Start of Block

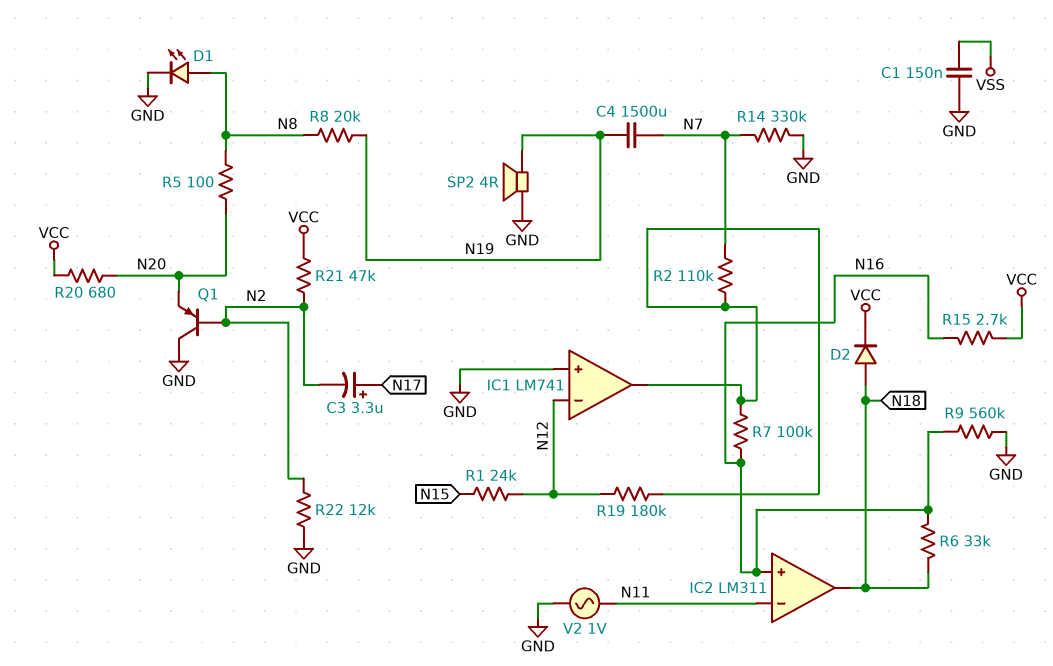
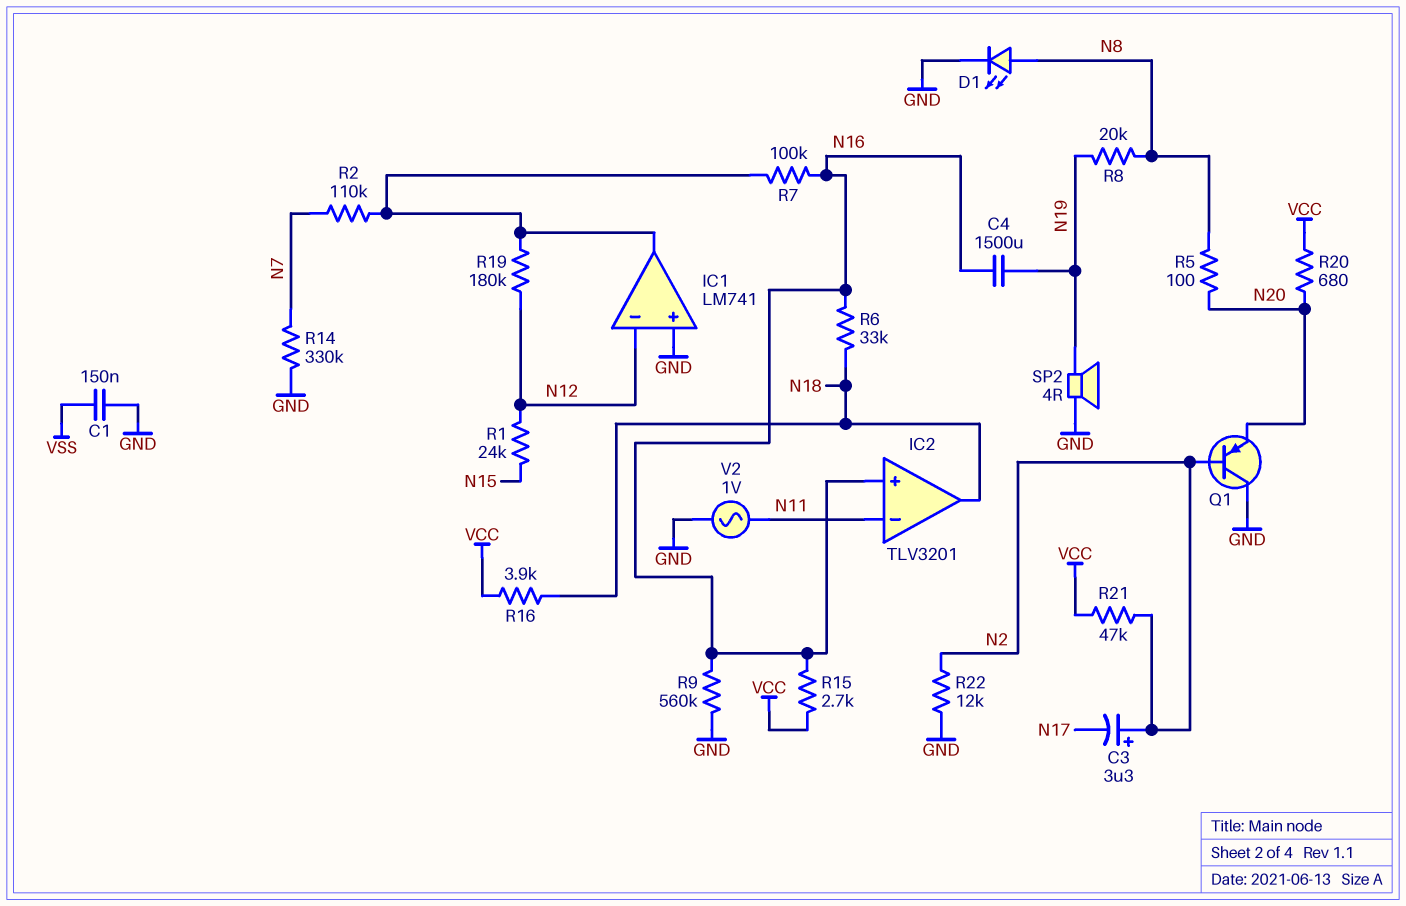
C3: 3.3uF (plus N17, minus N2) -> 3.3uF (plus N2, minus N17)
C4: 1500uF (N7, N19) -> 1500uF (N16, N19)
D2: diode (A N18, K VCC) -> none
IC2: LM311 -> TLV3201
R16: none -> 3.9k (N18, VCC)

End of Block

What you will do » The records above are to be repeated exactly, with every picture removed from the copy.

Result below »
C3: 3.3uF (plus N17, minus N2) -> 3.3uF (plus N2, minus N17)
C4: 1500uF (N7, N19) -> 1500uF (N16, N19)
D2: diode (A N18, K VCC) -> none
IC2: LM311 -> TLV3201
R16: none -> 3.9k (N18, VCC)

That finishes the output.